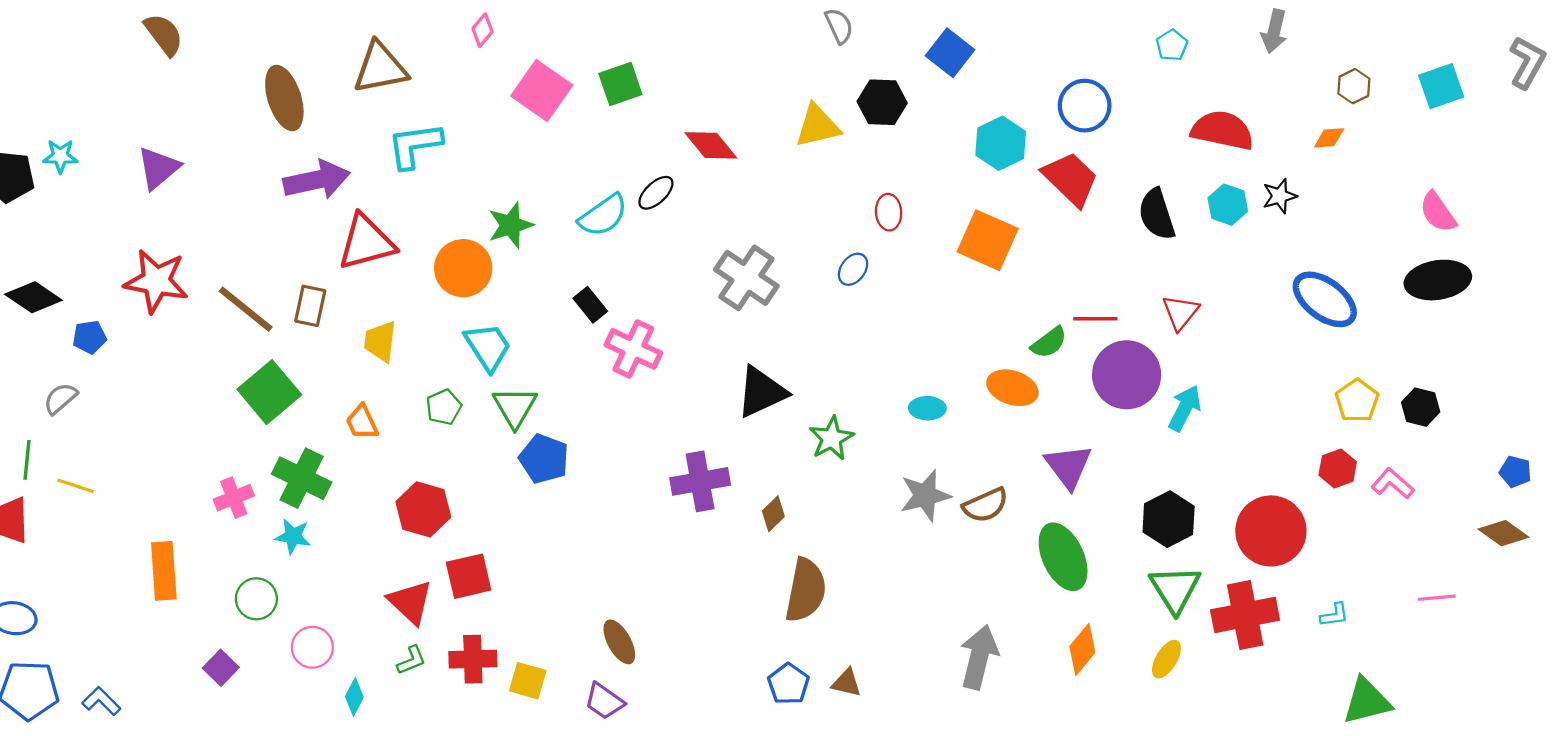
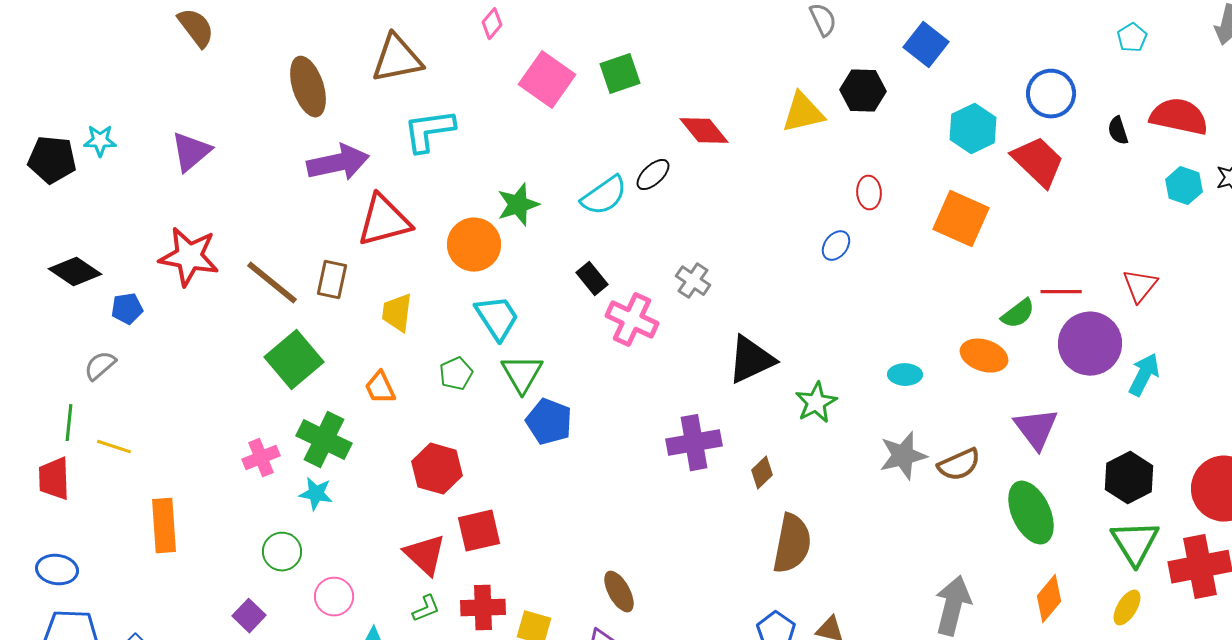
black semicircle: (1157, 214) -> (1118, 131), moved, size x0.6
gray cross: (746, 278) -> (693, 281), moved, size x0.6
orange rectangle: (164, 571) -> (164, 526), moved

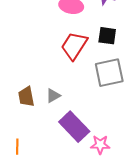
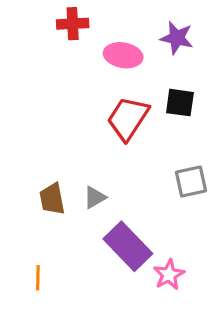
gray square: (109, 73) -> (191, 182), moved, size x0.7
pink star: (100, 145) -> (169, 275), turned -30

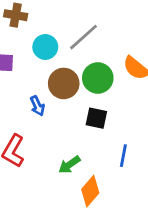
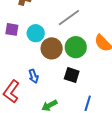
cyan circle: (45, 47) -> (36, 33), moved
blue arrow: (37, 106) -> (34, 76), moved

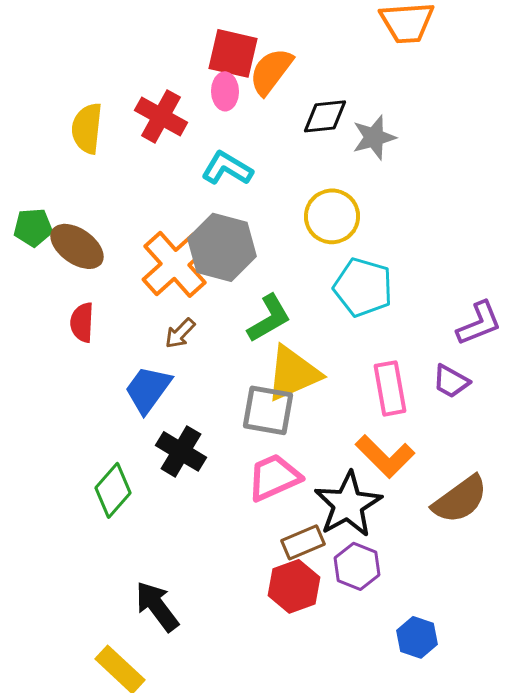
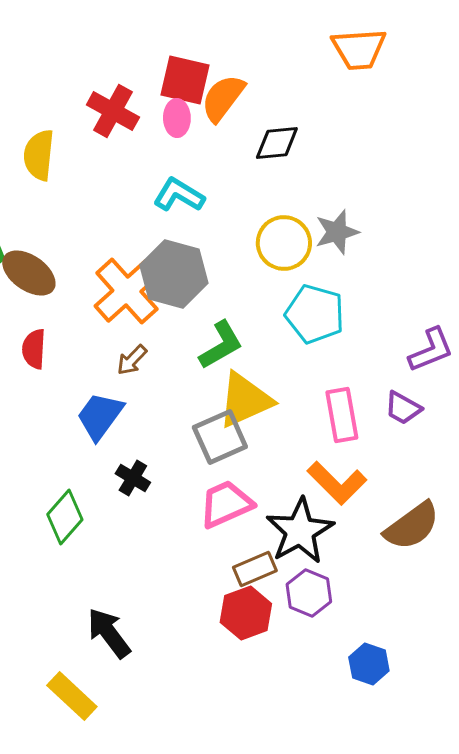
red cross: (161, 116) -> (113, 111), moved
gray star: (374, 137) -> (337, 232), moved
gray square: (268, 410) -> (220, 437), turned -34
black cross: (181, 451) -> (133, 478), size x0.7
====
(TASK OBJECTIVE): Return only the line with "gray square: (109, 73)" and the lines after it up to the end of the records, exact and free of pictures.

(RESPONSE AREA):
gray square: (109, 73) -> (191, 182), moved, size x0.7
pink star: (100, 145) -> (169, 275), turned -30

cyan circle: (45, 47) -> (36, 33), moved
blue arrow: (37, 106) -> (34, 76), moved

red cross: (161, 116) -> (113, 111), moved
gray star: (374, 137) -> (337, 232), moved
gray square: (268, 410) -> (220, 437), turned -34
black cross: (181, 451) -> (133, 478), size x0.7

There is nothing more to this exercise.